(Scene difference descriptions)
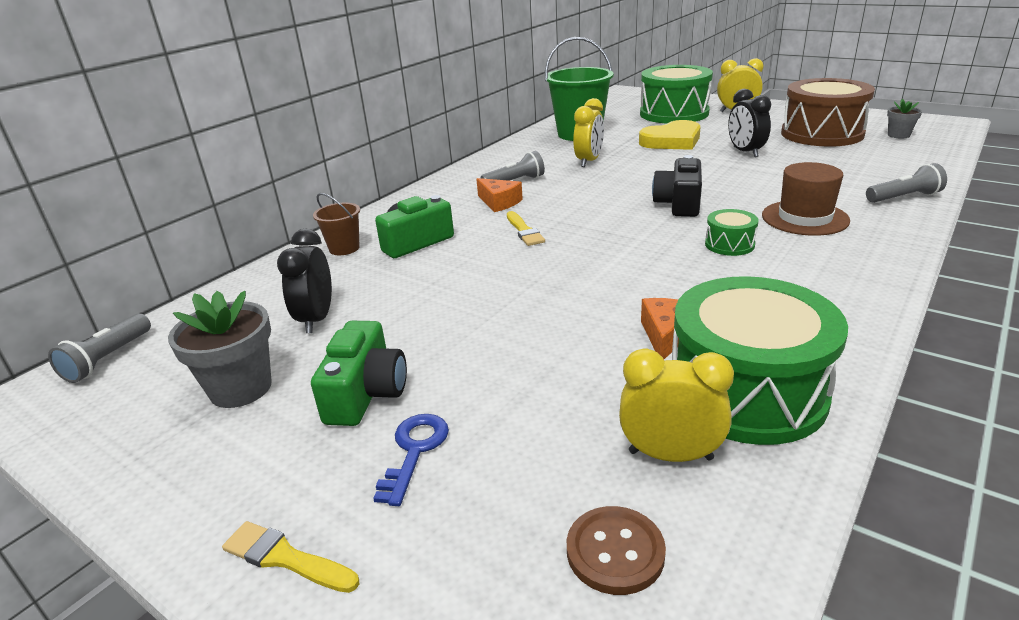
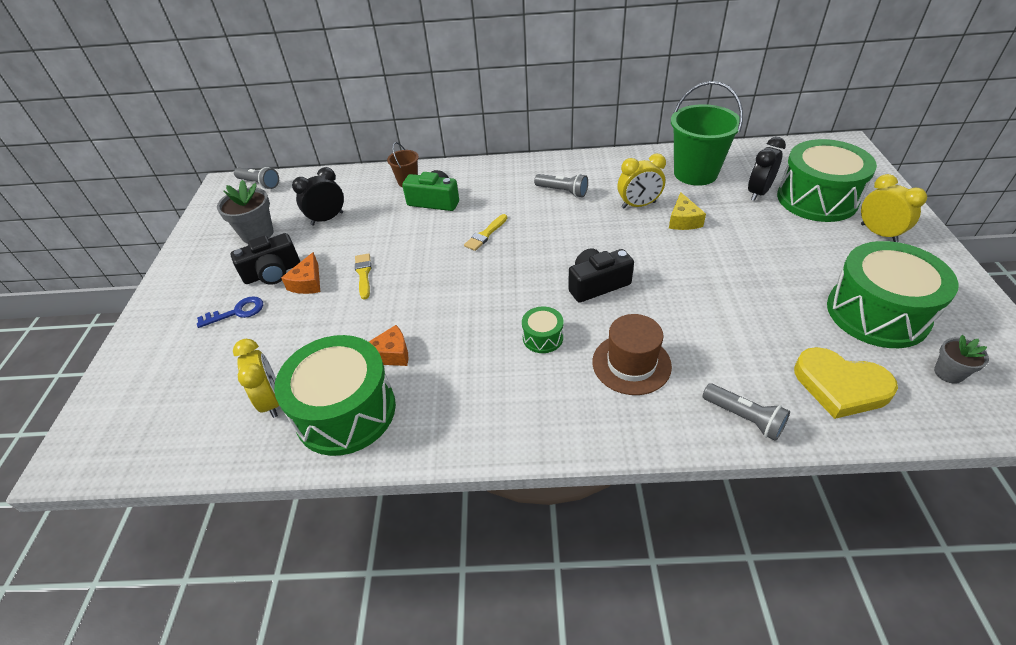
camera: 55 degrees right, 15 degrees up
(107, 359) = (259, 184): grey flashlight -> grey flashlight turned 135 degrees counterclockwise
(285, 558) = (160, 314): yellow brush -> yellow brush (363, 274)
(366, 393) = (272, 272): green camera -> black camera
(499, 202) = (521, 202): orange cheese -> orange cheese (308, 282)
(615, 552) = (196, 408): brown button -> none
(636, 153) = (683, 220): none -> yellow cheese
(672, 141) = (737, 227): yellow heart -> yellow heart (840, 386)
(745, 152) = (758, 279): black clock -> black clock (758, 193)
(821, 134) = (877, 313): brown drum -> green drum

#### [PROBLEM REQUIREMENTS]
With pictures excluded, the data must be transcribed in full and to the letter.

#### [FINISHED EXERCISE]
camera: 55 degrees right, 15 degrees up
(107, 359) = (259, 184): grey flashlight -> grey flashlight turned 135 degrees counterclockwise
(285, 558) = (160, 314): yellow brush -> yellow brush (363, 274)
(366, 393) = (272, 272): green camera -> black camera
(499, 202) = (521, 202): orange cheese -> orange cheese (308, 282)
(615, 552) = (196, 408): brown button -> none
(636, 153) = (683, 220): none -> yellow cheese
(672, 141) = (737, 227): yellow heart -> yellow heart (840, 386)
(745, 152) = (758, 279): black clock -> black clock (758, 193)
(821, 134) = (877, 313): brown drum -> green drum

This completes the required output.